Dataset rows:
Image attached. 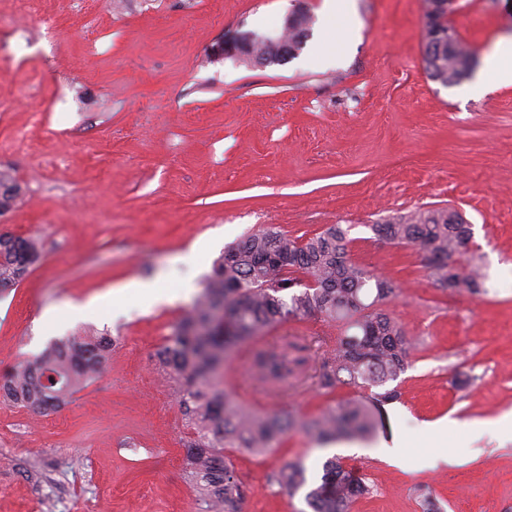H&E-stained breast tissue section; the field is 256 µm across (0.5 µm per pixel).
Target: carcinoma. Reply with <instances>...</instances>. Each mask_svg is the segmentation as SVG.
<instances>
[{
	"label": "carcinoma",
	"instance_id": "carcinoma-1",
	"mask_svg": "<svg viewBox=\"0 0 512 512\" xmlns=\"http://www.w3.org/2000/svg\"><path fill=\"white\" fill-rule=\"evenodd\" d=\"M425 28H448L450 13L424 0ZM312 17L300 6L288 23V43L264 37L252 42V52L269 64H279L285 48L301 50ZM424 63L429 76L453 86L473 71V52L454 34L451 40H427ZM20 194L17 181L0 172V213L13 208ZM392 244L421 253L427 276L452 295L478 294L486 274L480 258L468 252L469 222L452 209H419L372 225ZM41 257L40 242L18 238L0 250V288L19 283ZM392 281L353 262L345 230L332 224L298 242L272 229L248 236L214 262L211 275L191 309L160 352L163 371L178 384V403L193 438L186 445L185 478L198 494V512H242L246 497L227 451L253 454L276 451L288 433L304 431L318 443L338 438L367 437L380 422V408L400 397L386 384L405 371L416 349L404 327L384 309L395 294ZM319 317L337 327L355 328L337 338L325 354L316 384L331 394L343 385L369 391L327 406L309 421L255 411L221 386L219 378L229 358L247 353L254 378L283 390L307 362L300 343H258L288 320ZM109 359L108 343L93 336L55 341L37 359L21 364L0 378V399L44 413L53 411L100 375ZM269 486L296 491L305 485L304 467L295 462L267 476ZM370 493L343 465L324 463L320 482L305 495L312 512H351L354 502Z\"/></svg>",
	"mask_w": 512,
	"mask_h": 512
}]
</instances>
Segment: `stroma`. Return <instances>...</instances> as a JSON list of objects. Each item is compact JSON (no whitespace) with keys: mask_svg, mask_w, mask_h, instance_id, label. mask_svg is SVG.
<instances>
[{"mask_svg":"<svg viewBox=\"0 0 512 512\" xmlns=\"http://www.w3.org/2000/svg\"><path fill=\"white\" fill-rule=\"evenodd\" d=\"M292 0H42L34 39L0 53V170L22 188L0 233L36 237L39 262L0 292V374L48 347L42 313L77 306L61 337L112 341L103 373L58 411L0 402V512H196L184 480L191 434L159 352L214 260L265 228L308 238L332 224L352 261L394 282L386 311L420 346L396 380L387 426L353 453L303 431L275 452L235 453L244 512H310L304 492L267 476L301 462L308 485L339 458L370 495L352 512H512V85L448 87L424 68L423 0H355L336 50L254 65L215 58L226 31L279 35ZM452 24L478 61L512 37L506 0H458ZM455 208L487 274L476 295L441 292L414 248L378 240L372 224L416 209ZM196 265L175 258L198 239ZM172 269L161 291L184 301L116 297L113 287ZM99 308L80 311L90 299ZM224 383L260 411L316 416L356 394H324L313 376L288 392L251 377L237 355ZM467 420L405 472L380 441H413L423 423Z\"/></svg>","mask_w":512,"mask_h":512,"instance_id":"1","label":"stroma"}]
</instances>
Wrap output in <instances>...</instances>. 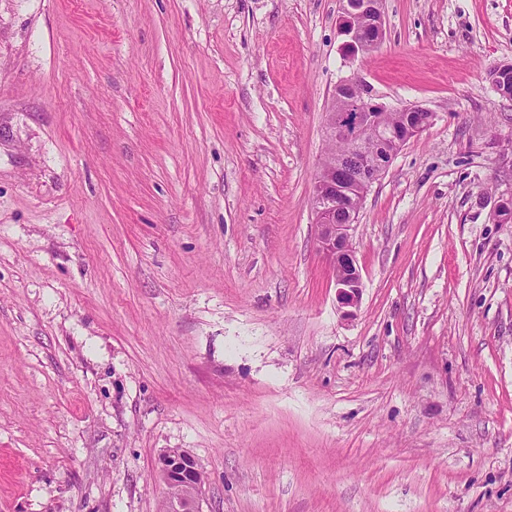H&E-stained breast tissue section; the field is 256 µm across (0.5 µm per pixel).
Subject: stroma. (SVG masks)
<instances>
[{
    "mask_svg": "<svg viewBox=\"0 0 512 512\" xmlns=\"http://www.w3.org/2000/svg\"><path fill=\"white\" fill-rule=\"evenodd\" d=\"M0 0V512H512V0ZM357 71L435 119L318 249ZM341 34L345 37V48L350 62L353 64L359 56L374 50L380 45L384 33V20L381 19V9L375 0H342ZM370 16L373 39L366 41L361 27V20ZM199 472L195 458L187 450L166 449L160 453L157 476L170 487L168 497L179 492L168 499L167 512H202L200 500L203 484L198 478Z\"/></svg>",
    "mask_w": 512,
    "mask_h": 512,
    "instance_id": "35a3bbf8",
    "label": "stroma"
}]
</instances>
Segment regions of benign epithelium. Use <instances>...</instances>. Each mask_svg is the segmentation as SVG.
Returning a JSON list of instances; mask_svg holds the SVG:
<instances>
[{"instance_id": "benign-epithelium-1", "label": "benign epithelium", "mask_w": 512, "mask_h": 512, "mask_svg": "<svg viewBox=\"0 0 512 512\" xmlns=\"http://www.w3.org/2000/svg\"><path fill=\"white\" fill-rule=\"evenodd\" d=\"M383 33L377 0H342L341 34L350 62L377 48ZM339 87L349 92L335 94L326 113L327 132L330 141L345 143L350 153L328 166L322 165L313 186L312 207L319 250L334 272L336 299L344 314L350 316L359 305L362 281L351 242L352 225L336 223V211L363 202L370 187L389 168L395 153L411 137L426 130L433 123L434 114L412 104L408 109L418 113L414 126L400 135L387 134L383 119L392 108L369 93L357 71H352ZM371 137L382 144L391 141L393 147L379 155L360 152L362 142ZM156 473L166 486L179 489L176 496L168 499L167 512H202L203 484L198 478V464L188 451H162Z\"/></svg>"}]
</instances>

Short exercise: Beginning at the line that holds "Subject: stroma. (SVG masks)", write out word for word each line through the end of the records.

Output for this task:
Subject: stroma. (SVG masks)
<instances>
[{
    "mask_svg": "<svg viewBox=\"0 0 512 512\" xmlns=\"http://www.w3.org/2000/svg\"><path fill=\"white\" fill-rule=\"evenodd\" d=\"M0 0V512H512V0ZM357 71L435 119L318 249ZM341 34L345 37V48L350 62L353 64L359 56L374 50L380 45L384 33V20L381 19V9L375 0H342ZM370 16L373 39L366 41L361 27V20ZM199 472L195 458L187 450L166 449L160 453L157 476L170 487L168 497L179 492L168 499L167 512H202L200 500L203 484L198 478Z\"/></svg>",
    "mask_w": 512,
    "mask_h": 512,
    "instance_id": "35a3bbf8",
    "label": "stroma"
}]
</instances>
Segment regions of benign epithelium. Use <instances>...</instances>. Each mask_svg is the segmentation as SVG.
Returning a JSON list of instances; mask_svg holds the SVG:
<instances>
[{"instance_id": "benign-epithelium-1", "label": "benign epithelium", "mask_w": 512, "mask_h": 512, "mask_svg": "<svg viewBox=\"0 0 512 512\" xmlns=\"http://www.w3.org/2000/svg\"><path fill=\"white\" fill-rule=\"evenodd\" d=\"M383 33L377 0H342L341 34L350 62L377 48ZM339 87L349 92L335 94L326 113L327 132L330 141L345 143L350 153L328 166L322 165L313 186L312 207L319 250L334 272L336 299L344 314L350 316L359 305L362 281L351 242L352 225L336 223V211L363 202L370 187L389 168L395 153L411 137L426 130L433 123L434 114L412 104L408 109L418 113L414 126L400 135L387 134L383 119L392 108L369 93L357 71H352ZM371 137L382 144L391 141L393 147L379 155L360 152L362 142ZM156 473L166 486L179 489L176 496L168 499L167 512H202L203 484L198 478V464L188 451H162Z\"/></svg>"}]
</instances>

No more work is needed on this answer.